#### What the task requires
Please copy exactly the lines from the first in the records through the line that contains "green | 289", but not the pictures.

#### Given entries
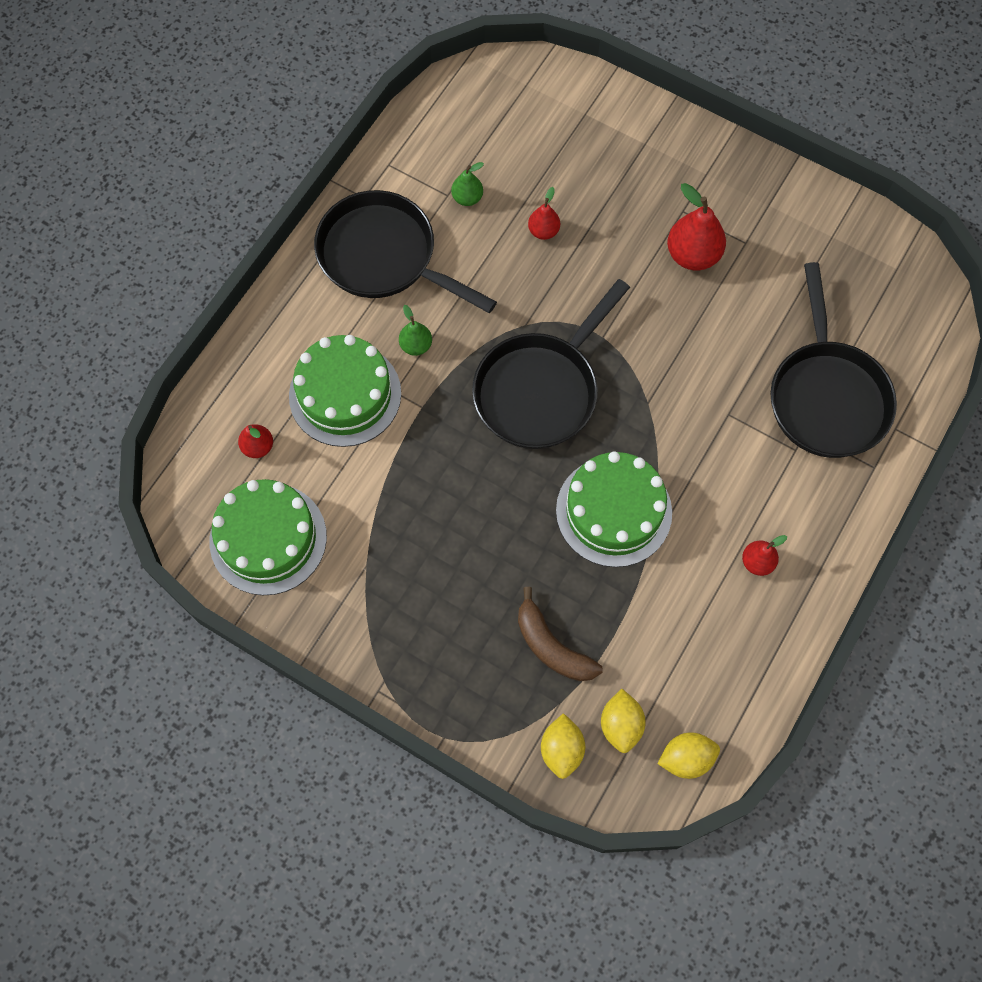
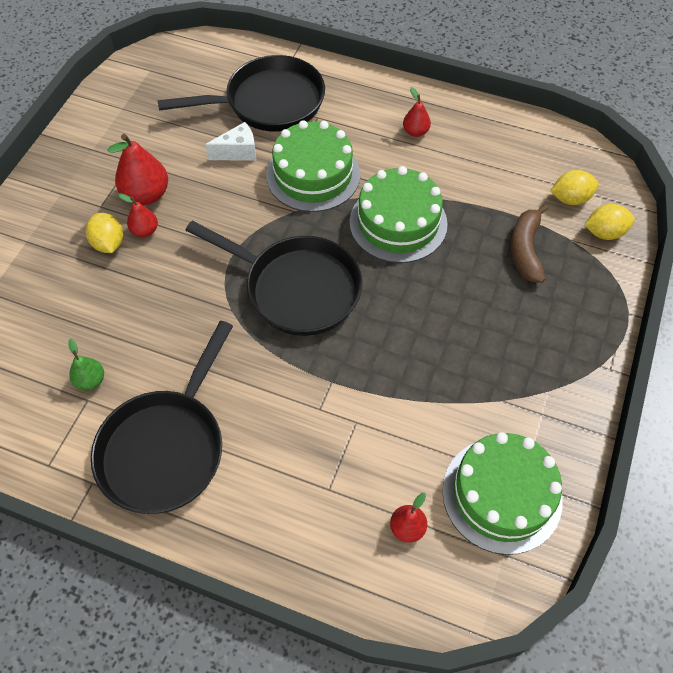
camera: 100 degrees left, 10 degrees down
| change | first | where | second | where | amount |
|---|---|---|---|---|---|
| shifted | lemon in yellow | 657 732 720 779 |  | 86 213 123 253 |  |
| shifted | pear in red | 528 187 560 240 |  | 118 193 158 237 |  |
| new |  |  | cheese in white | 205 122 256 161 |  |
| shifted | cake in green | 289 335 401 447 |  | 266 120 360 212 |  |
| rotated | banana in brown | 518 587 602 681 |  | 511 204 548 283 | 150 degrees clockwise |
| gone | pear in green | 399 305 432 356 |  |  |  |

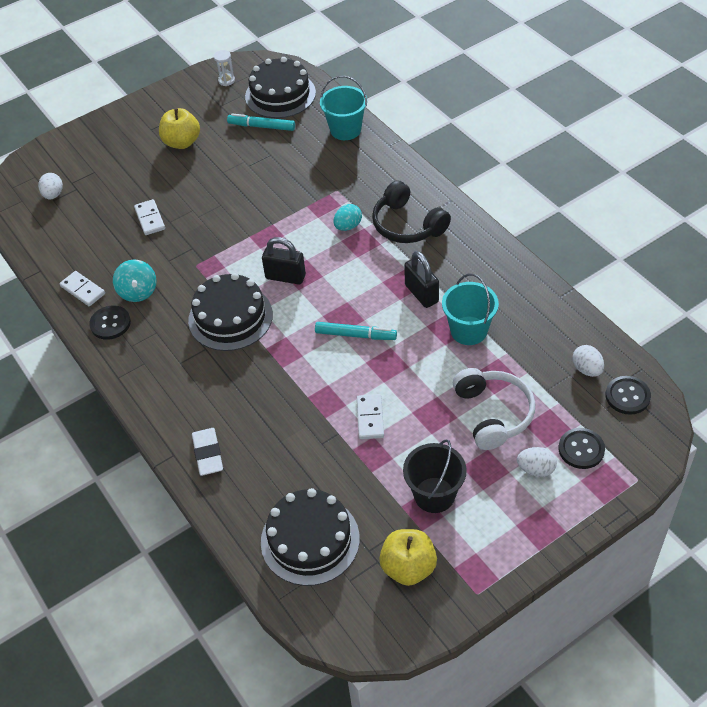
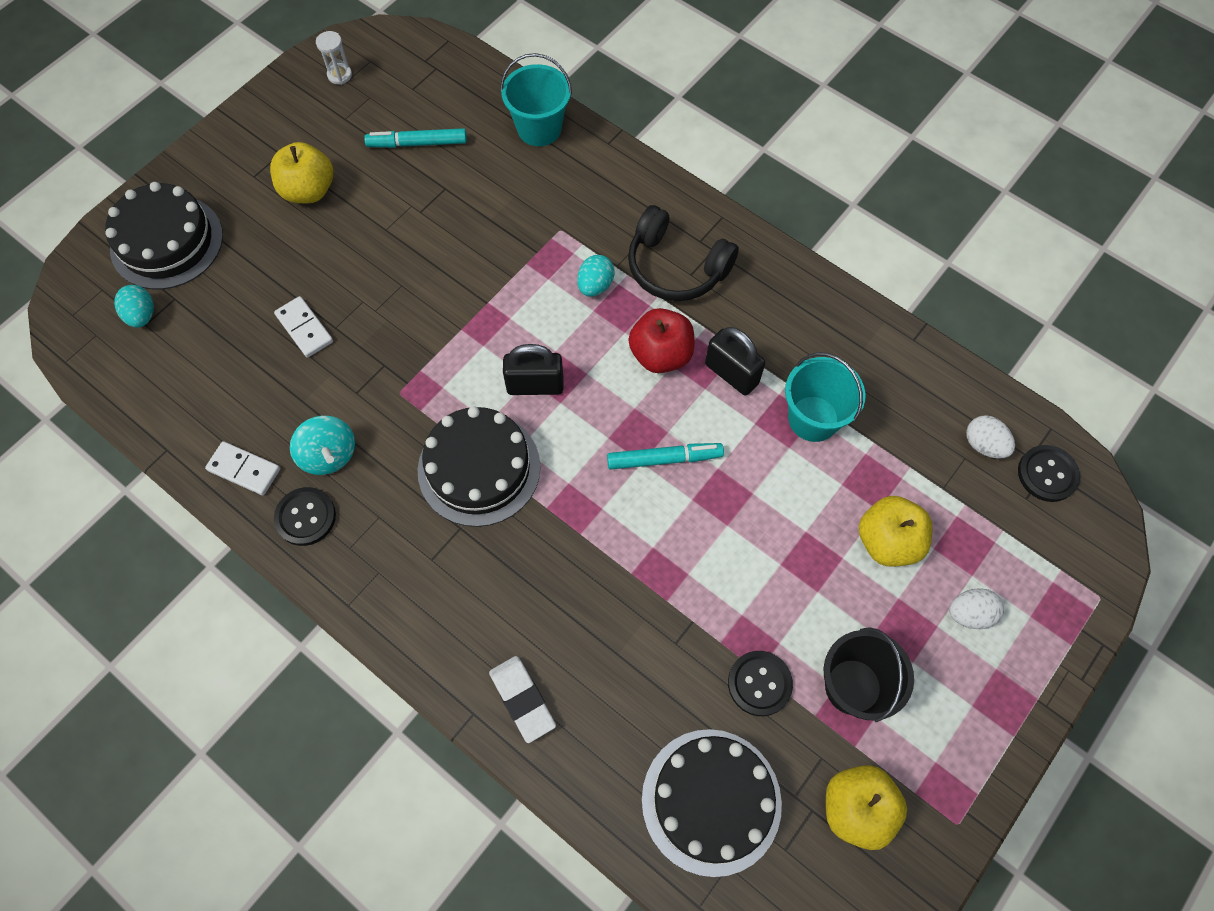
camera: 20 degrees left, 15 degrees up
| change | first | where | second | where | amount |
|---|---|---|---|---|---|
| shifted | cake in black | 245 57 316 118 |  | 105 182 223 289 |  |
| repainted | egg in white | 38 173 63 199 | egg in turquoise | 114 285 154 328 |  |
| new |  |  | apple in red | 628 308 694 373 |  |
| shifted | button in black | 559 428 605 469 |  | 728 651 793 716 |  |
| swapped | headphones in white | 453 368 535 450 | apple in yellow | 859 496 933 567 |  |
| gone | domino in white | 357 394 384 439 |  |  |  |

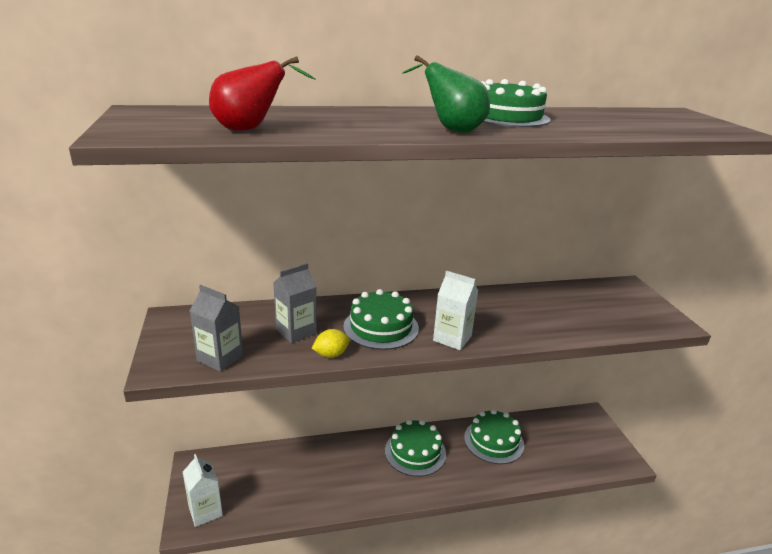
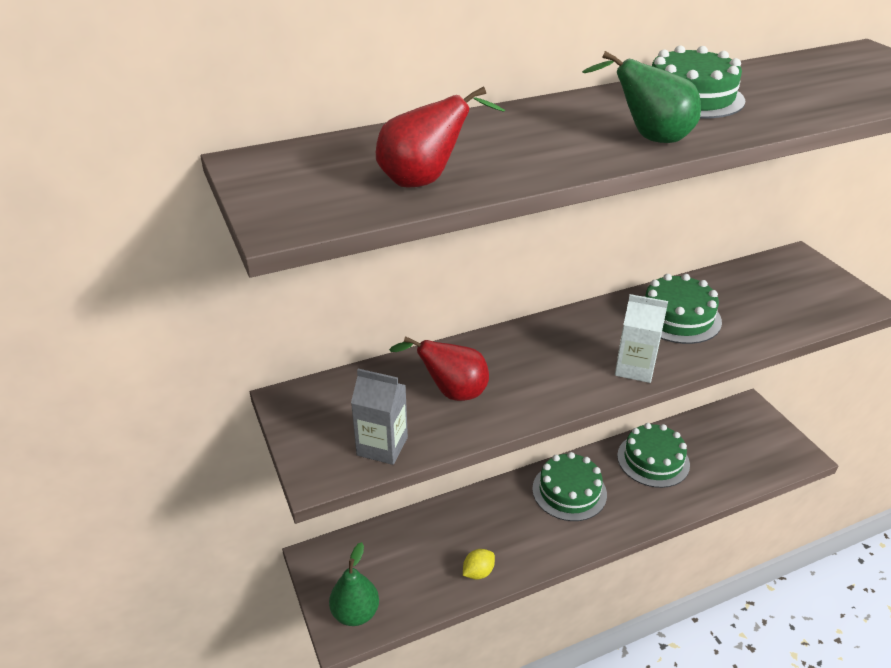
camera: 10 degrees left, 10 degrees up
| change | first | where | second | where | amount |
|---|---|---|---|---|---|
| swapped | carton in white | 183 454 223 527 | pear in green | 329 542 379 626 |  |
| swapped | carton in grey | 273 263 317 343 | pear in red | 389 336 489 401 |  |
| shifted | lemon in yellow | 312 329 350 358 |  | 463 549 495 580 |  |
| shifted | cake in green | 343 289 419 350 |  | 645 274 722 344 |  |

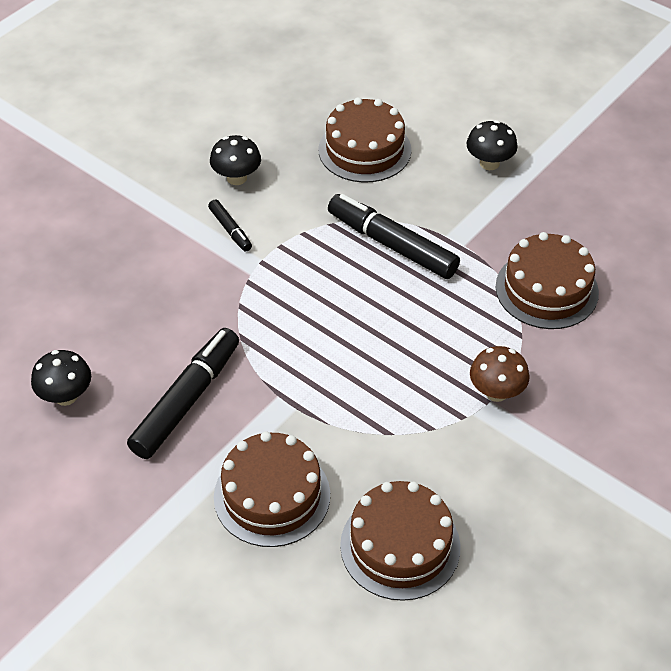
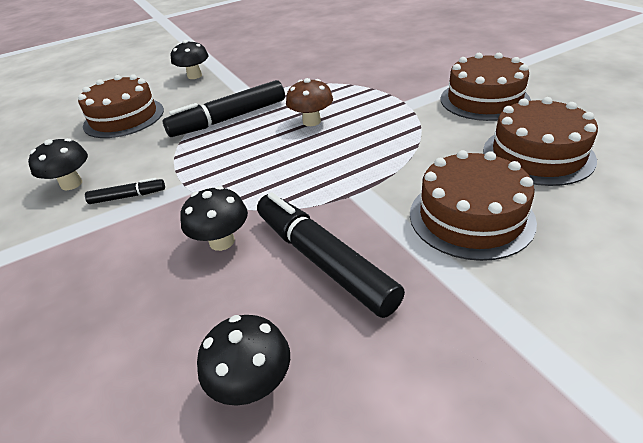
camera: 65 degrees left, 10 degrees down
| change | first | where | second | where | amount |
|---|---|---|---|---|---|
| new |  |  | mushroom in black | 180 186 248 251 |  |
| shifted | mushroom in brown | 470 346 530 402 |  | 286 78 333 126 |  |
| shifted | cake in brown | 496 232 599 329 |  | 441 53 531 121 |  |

#### Response for this exercise
camera: 100 degrees left, 10 degrees down
| change | first | where | second | where | amount |
|---|---|---|---|---|---|
| shifted | lemon in yellow | 657 732 720 779 |  | 86 213 123 253 |  |
| shifted | pear in red | 528 187 560 240 |  | 118 193 158 237 |  |
| new |  |  | cheese in white | 205 122 256 161 |  |
| shifted | cake in green | 289 335 401 447 |  | 266 120 360 212 |  |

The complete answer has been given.